**What to do**
When you reach the line containing "orange plate A6:A8" in the entries below, repeat it and each line after it exactly until the entries end.

**Given records**
>>>
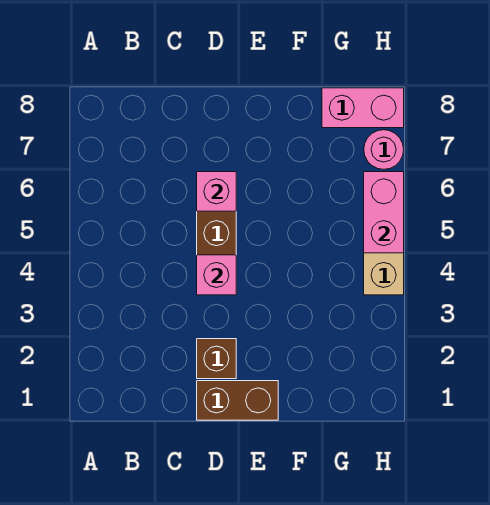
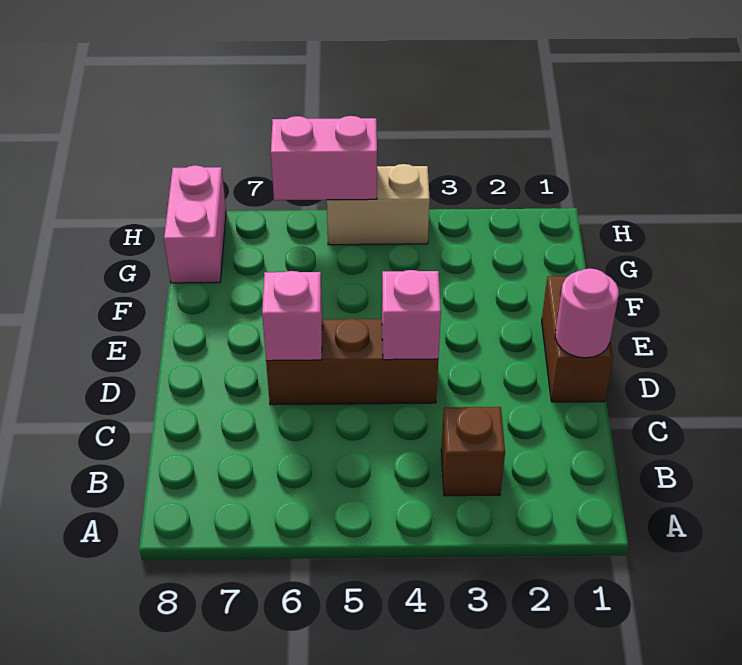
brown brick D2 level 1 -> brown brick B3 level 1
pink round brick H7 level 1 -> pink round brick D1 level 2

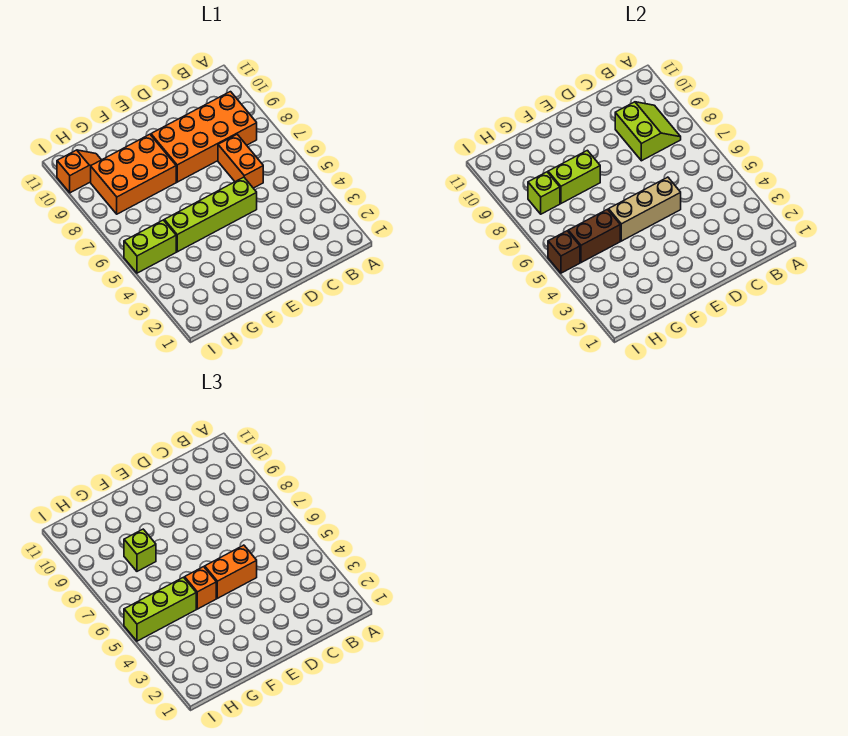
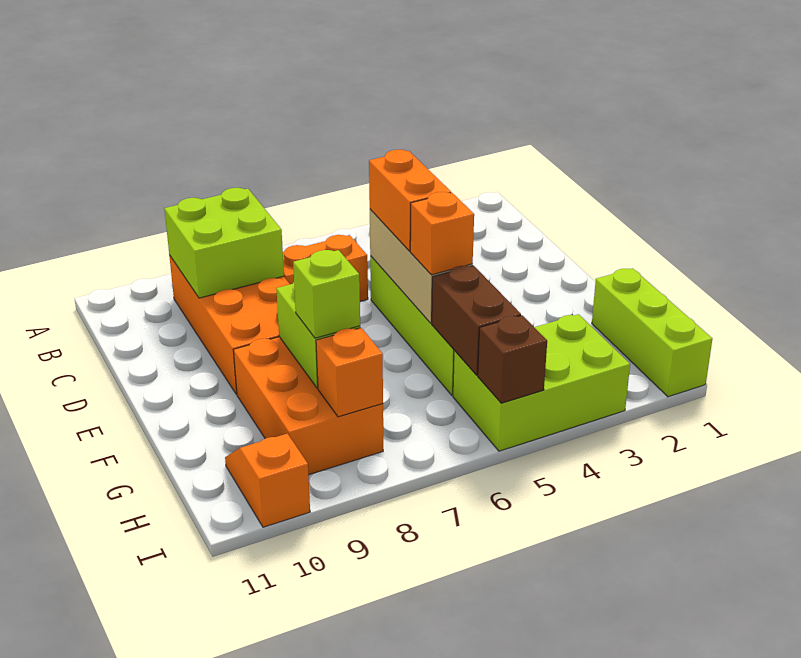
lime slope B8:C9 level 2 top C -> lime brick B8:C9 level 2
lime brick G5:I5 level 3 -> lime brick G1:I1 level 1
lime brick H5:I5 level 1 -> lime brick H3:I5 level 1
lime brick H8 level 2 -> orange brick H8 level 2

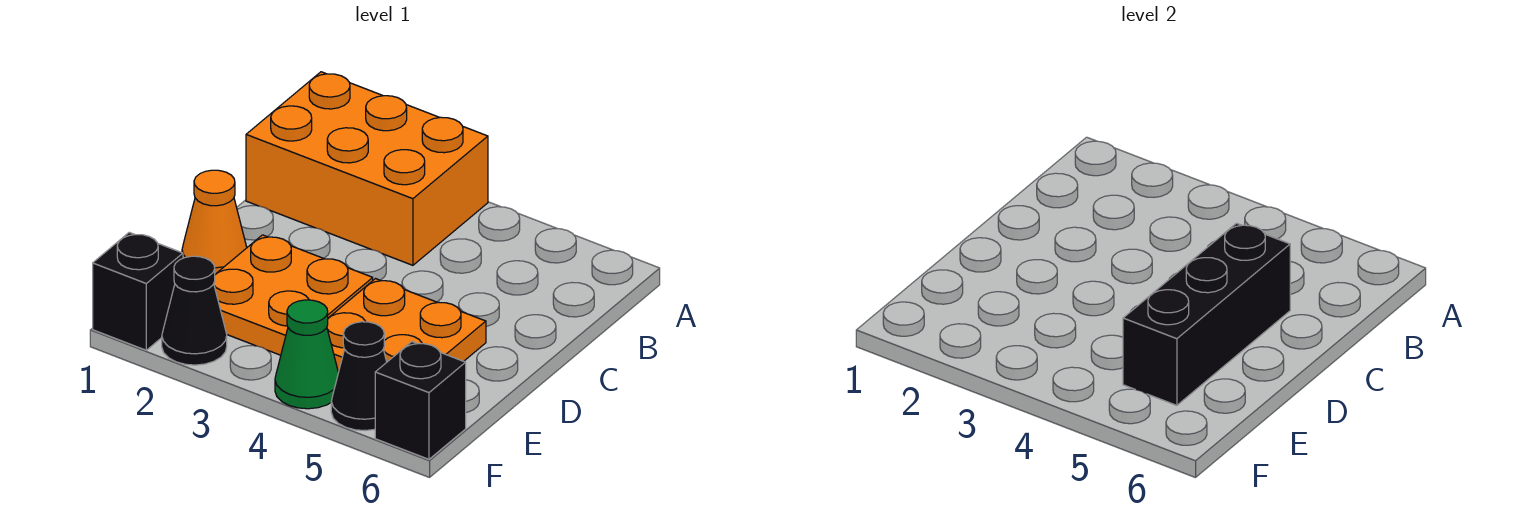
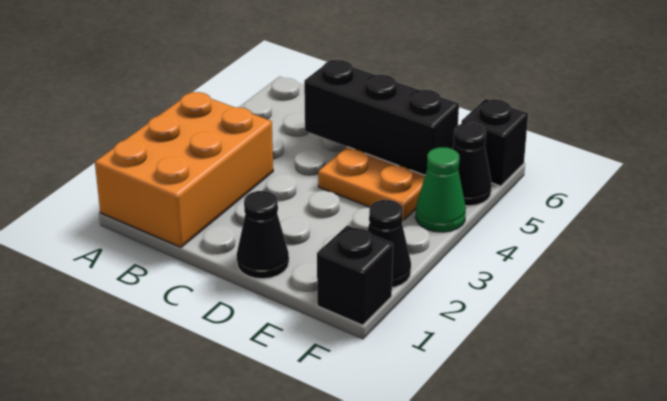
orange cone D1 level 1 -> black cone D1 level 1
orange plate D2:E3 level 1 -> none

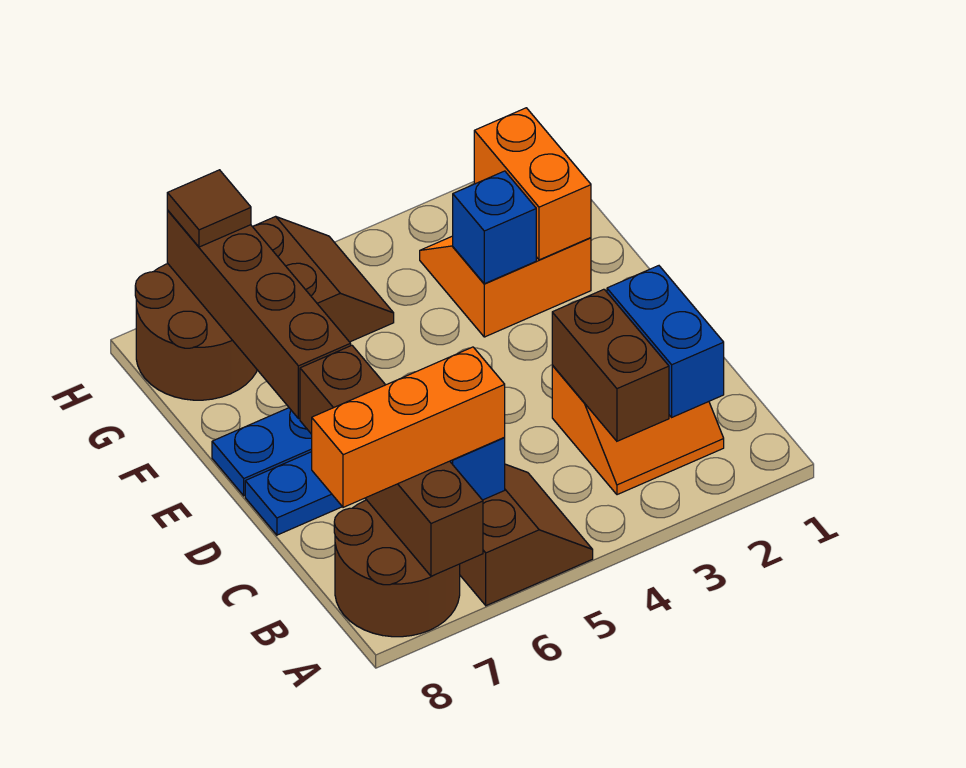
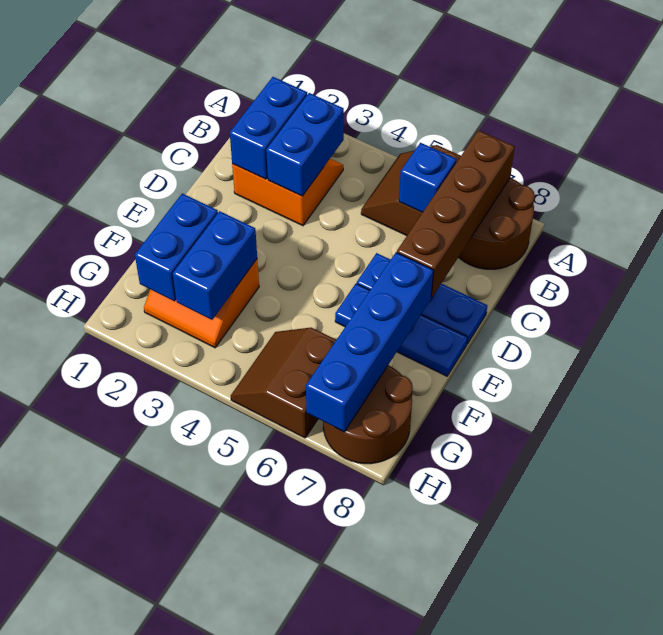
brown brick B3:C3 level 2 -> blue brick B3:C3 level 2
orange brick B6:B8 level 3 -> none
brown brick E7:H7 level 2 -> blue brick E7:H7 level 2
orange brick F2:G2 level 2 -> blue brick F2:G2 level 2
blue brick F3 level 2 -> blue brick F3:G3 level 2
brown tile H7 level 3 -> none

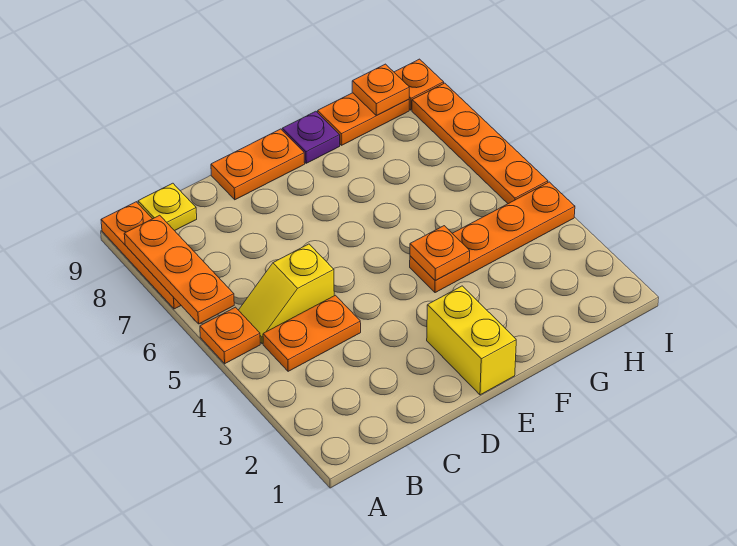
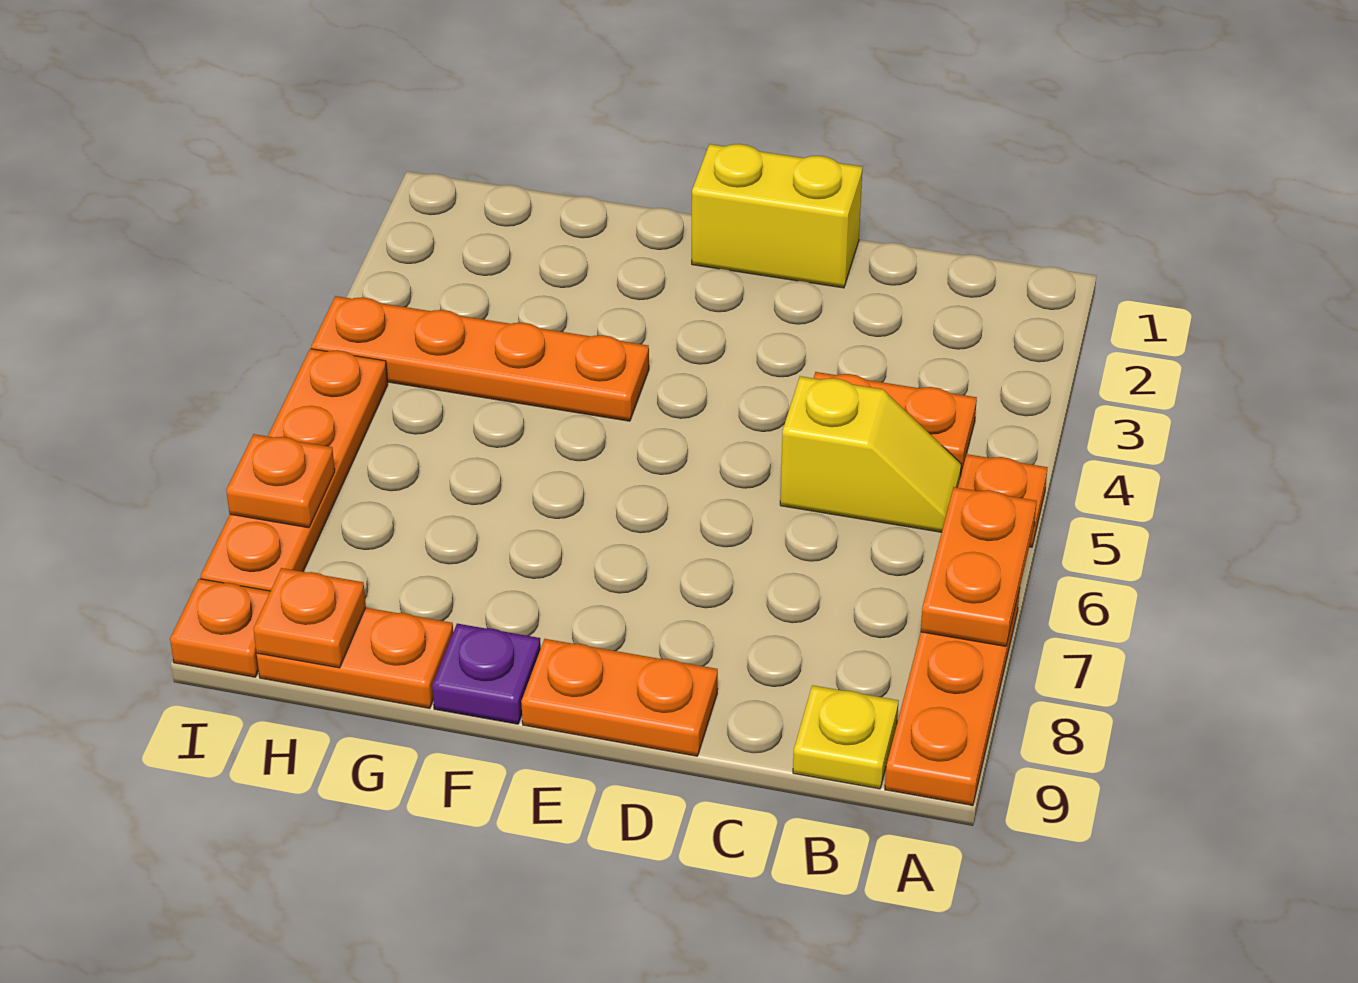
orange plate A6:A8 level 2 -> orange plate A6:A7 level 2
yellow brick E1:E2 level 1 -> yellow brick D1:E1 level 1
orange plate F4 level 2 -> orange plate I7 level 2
<<<
**Answer area**
orange plate A6:A8 level 2 -> orange plate A6:A7 level 2
yellow brick E1:E2 level 1 -> yellow brick D1:E1 level 1
orange plate F4 level 2 -> orange plate I7 level 2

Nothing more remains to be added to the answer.